**Exercise description:** Within the material below, locate the line with "R14: 22k (+5V, SIG17) -> none" and the line with "U230: NOT (in N034, out N001) -> none", then return those two lines and all lines between them, exactly as written.

* * * * * * *

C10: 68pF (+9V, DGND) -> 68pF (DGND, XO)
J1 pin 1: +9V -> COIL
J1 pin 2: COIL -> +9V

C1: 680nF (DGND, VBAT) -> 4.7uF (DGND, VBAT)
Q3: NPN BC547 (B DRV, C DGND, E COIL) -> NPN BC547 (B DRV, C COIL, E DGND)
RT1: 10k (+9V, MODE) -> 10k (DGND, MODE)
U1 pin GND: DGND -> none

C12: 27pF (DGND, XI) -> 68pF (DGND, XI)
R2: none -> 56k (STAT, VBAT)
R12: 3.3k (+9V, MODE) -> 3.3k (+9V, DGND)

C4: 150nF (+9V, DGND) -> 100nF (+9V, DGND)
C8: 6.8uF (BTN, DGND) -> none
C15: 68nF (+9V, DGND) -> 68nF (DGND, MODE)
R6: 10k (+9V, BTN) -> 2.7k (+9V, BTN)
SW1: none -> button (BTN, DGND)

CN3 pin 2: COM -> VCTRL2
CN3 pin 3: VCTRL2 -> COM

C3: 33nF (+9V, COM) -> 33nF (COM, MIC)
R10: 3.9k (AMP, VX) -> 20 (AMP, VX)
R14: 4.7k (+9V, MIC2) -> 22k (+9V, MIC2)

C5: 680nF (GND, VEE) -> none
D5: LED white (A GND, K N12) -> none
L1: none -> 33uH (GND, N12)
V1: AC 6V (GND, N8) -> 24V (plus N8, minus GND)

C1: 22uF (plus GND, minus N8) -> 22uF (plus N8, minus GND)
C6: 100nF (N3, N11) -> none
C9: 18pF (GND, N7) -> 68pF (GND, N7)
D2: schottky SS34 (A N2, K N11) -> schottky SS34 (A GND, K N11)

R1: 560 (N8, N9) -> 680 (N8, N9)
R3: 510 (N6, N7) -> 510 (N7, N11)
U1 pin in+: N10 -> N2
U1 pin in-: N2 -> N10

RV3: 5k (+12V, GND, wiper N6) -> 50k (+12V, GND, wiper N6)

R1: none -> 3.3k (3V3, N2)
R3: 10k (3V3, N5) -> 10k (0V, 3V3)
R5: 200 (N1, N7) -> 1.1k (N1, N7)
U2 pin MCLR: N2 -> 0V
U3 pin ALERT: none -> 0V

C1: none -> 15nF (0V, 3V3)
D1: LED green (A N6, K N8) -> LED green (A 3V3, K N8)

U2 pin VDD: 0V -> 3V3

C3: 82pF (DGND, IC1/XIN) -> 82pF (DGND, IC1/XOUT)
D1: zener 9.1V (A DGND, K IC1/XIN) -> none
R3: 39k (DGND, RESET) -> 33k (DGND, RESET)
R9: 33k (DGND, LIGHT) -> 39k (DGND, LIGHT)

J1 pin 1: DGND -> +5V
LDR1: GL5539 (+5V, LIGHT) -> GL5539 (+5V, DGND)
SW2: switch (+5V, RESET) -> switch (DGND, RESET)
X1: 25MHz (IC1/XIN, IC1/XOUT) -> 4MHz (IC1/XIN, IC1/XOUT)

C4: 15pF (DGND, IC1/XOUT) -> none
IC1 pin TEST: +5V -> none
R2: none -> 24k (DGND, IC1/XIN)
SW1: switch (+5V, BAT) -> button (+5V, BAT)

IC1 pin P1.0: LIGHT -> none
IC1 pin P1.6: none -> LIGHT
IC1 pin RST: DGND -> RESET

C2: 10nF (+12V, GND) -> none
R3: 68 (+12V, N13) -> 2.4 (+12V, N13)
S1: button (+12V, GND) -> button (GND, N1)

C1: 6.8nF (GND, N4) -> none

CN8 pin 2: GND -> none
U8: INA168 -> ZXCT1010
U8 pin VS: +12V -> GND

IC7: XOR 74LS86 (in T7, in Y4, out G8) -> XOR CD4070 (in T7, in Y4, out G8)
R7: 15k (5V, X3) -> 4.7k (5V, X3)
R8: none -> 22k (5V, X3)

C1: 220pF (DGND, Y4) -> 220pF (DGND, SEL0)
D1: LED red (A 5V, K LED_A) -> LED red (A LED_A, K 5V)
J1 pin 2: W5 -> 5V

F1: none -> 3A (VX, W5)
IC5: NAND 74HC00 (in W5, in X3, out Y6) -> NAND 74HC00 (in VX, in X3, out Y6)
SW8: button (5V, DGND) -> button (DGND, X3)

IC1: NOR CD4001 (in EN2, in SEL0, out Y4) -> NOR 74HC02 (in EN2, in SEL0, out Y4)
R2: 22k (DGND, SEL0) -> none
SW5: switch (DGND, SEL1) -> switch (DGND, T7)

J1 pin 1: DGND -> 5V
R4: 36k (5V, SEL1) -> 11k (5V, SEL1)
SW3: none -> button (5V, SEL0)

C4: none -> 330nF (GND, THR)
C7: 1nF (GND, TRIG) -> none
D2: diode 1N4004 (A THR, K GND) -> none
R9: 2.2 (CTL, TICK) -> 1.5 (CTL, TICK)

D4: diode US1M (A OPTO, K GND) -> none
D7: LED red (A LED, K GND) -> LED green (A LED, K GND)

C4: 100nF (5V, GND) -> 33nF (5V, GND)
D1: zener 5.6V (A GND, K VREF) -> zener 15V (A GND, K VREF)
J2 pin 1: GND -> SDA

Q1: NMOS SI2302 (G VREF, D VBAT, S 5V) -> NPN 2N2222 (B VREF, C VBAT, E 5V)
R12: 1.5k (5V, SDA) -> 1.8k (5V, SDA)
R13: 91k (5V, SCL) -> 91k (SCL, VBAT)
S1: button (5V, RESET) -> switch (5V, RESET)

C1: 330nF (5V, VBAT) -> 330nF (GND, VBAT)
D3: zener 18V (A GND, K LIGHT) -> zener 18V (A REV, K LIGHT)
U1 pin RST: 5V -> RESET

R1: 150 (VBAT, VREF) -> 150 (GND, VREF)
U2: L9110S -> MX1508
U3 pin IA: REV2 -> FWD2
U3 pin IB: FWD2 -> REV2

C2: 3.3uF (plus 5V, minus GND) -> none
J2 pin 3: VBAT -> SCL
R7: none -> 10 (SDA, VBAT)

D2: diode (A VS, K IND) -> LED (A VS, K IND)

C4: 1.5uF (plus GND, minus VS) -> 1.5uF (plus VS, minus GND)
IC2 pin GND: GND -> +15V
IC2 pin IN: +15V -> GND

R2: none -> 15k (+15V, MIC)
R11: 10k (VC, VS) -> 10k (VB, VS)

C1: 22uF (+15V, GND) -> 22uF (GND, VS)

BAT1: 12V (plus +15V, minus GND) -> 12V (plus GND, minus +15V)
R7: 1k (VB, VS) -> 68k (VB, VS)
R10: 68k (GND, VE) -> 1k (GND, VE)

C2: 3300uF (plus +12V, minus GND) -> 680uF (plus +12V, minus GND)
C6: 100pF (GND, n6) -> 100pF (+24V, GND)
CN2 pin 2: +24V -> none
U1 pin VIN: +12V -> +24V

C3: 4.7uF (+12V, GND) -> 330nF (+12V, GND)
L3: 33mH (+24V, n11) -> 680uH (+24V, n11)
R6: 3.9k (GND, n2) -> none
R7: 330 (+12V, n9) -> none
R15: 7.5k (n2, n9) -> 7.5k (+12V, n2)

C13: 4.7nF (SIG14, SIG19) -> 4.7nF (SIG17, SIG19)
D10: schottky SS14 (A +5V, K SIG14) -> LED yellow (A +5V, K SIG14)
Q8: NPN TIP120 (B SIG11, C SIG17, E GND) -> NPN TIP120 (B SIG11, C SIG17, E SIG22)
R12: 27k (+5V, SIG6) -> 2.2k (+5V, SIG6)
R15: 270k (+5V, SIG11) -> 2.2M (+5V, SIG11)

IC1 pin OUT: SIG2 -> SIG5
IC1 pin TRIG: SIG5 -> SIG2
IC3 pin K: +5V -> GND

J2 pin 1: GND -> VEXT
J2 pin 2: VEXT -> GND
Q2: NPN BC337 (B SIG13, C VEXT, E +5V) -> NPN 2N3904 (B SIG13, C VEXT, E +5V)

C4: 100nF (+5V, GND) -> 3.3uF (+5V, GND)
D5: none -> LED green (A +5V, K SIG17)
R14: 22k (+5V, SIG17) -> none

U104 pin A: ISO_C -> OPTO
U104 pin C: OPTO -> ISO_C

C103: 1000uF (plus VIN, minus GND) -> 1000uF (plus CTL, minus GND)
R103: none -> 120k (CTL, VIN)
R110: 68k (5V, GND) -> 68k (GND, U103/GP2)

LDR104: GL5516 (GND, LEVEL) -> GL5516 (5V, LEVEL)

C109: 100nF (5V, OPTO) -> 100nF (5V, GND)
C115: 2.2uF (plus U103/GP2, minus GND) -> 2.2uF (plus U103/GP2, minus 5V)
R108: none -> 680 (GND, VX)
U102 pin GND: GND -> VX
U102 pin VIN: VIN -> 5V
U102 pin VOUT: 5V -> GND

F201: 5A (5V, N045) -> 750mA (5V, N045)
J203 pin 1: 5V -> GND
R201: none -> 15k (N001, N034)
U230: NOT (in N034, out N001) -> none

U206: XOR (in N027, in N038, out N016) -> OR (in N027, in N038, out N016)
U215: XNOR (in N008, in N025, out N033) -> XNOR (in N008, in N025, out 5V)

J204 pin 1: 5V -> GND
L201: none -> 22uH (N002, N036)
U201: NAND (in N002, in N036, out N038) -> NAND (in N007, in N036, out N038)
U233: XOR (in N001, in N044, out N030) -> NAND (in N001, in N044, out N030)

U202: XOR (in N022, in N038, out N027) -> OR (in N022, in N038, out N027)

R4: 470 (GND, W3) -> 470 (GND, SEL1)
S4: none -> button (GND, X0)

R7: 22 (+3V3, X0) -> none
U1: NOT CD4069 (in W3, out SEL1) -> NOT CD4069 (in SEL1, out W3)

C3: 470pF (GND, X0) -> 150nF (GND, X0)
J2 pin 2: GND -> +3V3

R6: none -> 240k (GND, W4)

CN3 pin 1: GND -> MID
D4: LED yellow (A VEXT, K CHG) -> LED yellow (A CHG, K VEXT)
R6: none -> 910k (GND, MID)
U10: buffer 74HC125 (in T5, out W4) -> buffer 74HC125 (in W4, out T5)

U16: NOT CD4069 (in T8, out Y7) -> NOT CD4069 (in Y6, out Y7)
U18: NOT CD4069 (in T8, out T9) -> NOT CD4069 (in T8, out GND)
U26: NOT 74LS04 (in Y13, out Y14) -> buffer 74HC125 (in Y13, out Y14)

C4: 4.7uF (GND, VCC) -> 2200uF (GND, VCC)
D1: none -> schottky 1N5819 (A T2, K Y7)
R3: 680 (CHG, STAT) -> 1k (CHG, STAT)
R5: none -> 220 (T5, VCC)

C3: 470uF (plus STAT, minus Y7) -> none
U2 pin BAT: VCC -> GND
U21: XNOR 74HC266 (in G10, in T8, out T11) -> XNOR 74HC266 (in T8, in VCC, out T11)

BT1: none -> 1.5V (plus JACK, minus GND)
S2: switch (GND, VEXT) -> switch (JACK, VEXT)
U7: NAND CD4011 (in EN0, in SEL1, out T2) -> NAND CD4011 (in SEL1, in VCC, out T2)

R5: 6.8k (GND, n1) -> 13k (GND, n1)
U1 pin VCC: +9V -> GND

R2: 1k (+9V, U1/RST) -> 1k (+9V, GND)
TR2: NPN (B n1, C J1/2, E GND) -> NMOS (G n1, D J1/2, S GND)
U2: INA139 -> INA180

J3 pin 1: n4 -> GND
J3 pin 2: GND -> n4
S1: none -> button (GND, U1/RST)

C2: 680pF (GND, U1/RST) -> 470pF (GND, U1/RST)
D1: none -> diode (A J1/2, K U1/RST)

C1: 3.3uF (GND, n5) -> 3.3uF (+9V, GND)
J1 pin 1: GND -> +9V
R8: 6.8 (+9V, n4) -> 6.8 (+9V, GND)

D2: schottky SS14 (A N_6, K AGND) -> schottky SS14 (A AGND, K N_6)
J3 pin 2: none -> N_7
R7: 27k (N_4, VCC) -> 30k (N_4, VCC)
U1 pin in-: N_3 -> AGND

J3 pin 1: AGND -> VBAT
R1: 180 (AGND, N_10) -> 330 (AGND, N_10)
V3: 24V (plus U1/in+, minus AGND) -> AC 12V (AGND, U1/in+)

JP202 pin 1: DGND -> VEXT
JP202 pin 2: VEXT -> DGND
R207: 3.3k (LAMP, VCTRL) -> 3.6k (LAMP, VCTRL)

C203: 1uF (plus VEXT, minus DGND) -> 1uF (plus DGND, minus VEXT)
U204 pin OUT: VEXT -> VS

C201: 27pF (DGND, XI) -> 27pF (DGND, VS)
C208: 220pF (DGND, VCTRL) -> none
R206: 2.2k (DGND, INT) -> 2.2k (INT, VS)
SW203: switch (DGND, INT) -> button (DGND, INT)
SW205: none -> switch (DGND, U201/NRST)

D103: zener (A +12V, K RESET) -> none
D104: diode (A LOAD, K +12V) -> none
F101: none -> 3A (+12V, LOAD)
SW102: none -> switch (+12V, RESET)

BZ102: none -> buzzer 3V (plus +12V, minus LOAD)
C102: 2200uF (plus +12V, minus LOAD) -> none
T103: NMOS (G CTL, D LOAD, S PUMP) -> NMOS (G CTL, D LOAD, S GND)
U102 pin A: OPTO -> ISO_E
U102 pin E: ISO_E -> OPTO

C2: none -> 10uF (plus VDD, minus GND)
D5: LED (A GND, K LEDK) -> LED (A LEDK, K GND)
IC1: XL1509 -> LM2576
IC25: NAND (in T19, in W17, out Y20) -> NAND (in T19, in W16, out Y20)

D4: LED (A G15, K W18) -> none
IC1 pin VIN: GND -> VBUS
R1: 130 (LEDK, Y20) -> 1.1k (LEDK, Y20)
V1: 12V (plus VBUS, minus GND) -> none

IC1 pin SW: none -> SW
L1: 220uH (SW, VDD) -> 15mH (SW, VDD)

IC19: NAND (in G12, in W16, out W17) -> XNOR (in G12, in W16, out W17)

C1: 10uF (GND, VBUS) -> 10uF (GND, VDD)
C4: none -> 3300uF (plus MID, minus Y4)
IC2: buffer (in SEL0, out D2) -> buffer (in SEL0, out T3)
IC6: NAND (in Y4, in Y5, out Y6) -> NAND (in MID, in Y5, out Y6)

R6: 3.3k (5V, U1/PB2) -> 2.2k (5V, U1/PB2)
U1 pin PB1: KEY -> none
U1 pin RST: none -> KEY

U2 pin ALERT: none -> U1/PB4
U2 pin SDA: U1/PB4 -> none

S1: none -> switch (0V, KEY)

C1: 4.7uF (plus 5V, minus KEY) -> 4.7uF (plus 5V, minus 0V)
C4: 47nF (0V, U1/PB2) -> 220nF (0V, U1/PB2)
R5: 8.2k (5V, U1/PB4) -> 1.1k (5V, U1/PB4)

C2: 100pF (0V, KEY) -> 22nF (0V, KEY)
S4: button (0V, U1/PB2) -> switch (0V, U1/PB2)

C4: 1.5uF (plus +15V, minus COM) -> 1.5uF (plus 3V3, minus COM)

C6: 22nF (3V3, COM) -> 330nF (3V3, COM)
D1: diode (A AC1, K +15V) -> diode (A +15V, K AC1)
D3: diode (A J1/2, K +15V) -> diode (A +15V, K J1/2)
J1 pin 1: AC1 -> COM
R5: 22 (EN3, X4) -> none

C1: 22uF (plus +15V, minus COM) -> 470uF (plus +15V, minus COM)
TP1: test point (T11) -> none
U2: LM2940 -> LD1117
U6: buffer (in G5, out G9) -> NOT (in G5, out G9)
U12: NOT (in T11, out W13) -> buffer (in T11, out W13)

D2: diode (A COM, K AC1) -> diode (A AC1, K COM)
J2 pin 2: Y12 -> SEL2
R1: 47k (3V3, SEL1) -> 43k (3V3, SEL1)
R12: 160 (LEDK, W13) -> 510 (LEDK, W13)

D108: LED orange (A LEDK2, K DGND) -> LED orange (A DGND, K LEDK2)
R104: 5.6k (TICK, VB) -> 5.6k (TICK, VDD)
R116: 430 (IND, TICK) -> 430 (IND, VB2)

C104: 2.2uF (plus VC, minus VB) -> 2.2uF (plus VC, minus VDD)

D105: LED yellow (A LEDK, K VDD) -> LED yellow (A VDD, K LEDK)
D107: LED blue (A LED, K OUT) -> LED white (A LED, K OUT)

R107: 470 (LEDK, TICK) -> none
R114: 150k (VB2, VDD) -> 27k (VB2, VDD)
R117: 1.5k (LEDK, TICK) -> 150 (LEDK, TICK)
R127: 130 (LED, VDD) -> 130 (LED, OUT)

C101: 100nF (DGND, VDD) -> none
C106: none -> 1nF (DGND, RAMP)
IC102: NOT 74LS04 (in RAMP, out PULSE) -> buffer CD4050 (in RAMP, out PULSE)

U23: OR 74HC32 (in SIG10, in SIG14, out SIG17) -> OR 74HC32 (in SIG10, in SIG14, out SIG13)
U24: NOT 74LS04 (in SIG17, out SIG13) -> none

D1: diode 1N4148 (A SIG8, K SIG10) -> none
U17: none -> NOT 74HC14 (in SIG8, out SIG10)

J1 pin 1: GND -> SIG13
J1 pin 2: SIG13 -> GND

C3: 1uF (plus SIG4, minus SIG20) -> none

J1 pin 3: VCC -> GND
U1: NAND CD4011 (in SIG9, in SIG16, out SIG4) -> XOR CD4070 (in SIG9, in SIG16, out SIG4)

* * * * * * *

**Exercise response:**
R14: 22k (+5V, SIG17) -> none

U104 pin A: ISO_C -> OPTO
U104 pin C: OPTO -> ISO_C

C103: 1000uF (plus VIN, minus GND) -> 1000uF (plus CTL, minus GND)
R103: none -> 120k (CTL, VIN)
R110: 68k (5V, GND) -> 68k (GND, U103/GP2)

LDR104: GL5516 (GND, LEVEL) -> GL5516 (5V, LEVEL)

C109: 100nF (5V, OPTO) -> 100nF (5V, GND)
C115: 2.2uF (plus U103/GP2, minus GND) -> 2.2uF (plus U103/GP2, minus 5V)
R108: none -> 680 (GND, VX)
U102 pin GND: GND -> VX
U102 pin VIN: VIN -> 5V
U102 pin VOUT: 5V -> GND

F201: 5A (5V, N045) -> 750mA (5V, N045)
J203 pin 1: 5V -> GND
R201: none -> 15k (N001, N034)
U230: NOT (in N034, out N001) -> none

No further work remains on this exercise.